◆ WHAT NEEDS TO BE DONE ◆
Repeat exactly each line of the data provided below.
[Start of Attachment]
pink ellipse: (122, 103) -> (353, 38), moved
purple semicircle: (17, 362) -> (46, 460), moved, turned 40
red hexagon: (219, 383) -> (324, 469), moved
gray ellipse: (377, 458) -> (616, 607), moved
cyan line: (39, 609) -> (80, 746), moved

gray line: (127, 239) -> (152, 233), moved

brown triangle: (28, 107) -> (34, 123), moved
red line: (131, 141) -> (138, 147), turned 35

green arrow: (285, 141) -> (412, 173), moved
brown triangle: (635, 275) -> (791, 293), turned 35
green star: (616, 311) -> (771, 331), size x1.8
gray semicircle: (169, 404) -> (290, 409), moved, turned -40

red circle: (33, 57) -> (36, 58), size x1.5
[End of Attachment]
◆ OUTPUT FOR THIS EXERCISE ◆
pink ellipse: (122, 103) -> (353, 38), moved
purple semicircle: (17, 362) -> (46, 460), moved, turned 40
red hexagon: (219, 383) -> (324, 469), moved
gray ellipse: (377, 458) -> (616, 607), moved
cyan line: (39, 609) -> (80, 746), moved

gray line: (127, 239) -> (152, 233), moved

brown triangle: (28, 107) -> (34, 123), moved
red line: (131, 141) -> (138, 147), turned 35

green arrow: (285, 141) -> (412, 173), moved
brown triangle: (635, 275) -> (791, 293), turned 35
green star: (616, 311) -> (771, 331), size x1.8
gray semicircle: (169, 404) -> (290, 409), moved, turned -40

red circle: (33, 57) -> (36, 58), size x1.5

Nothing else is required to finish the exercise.